Sift the listing for lines that hold the string "yellow" and pull them out.
===== AVAILABLE DATA
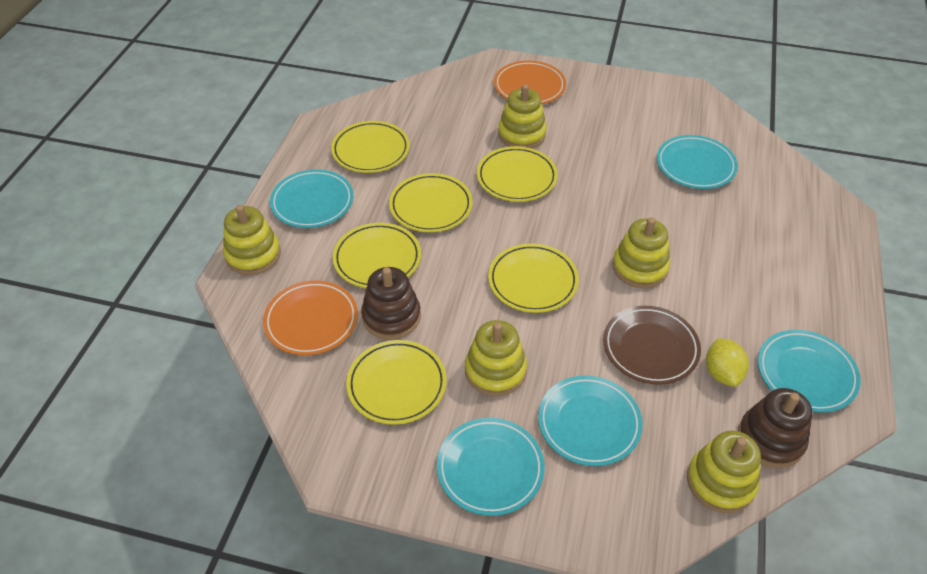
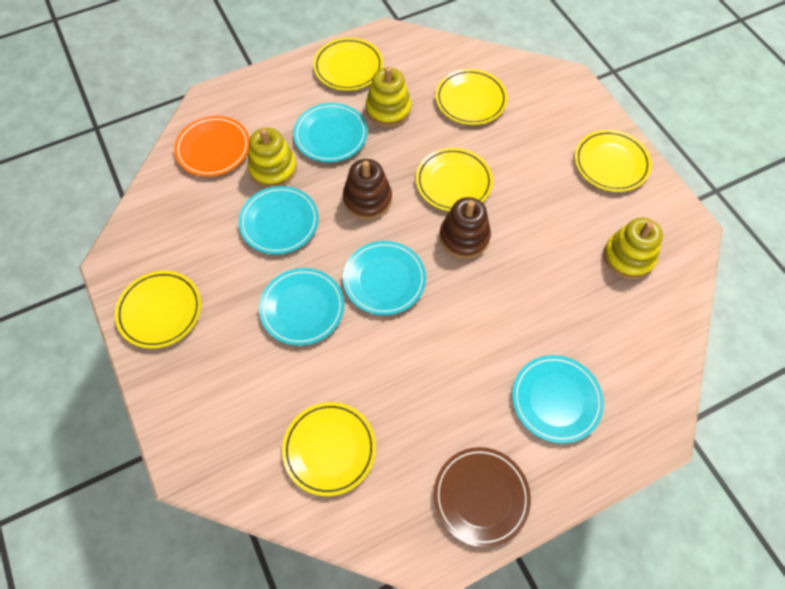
orange plate: 2 -> 1
yellow lemon: 1 -> 0
yellow stacking toy: 5 -> 3

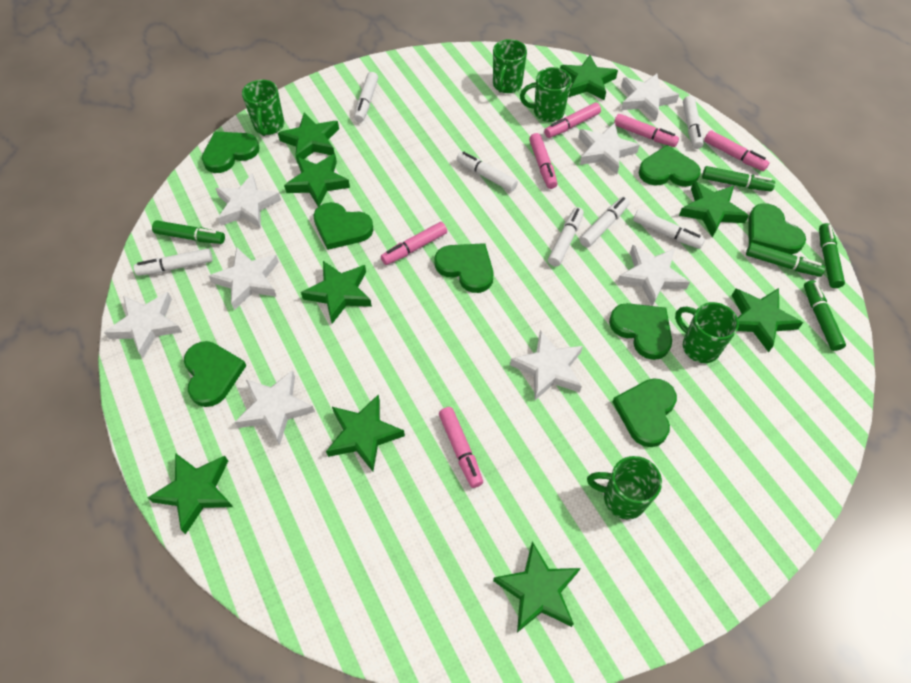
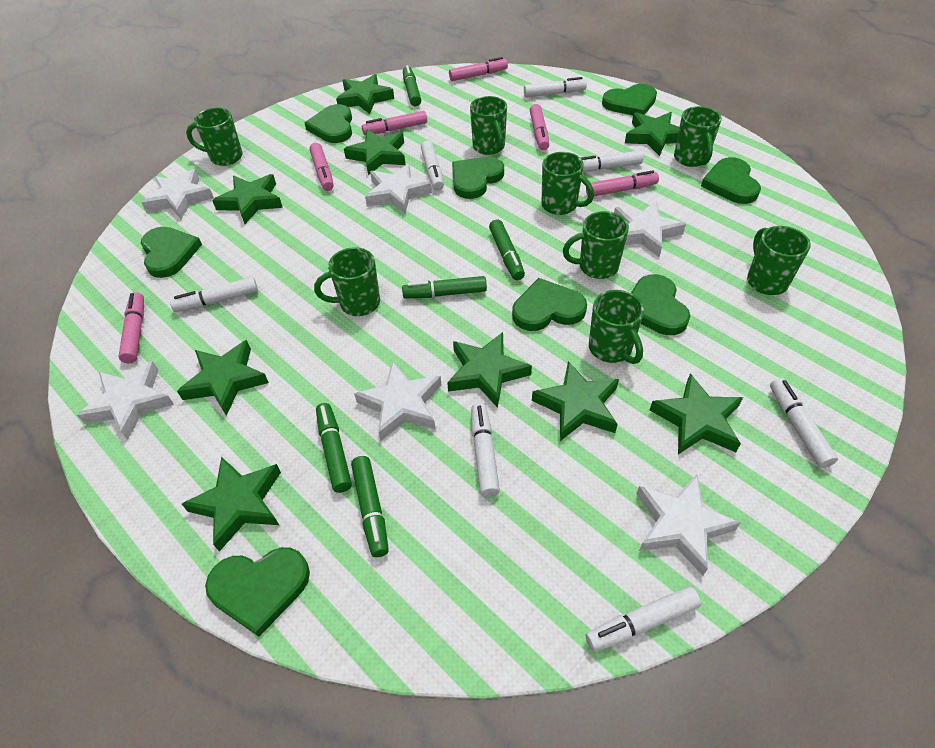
green mug: 5 -> 8
white star: 8 -> 6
==========
■ **WRITTEN RESPONSE**:
yellow lemon: 1 -> 0
yellow stacking toy: 5 -> 3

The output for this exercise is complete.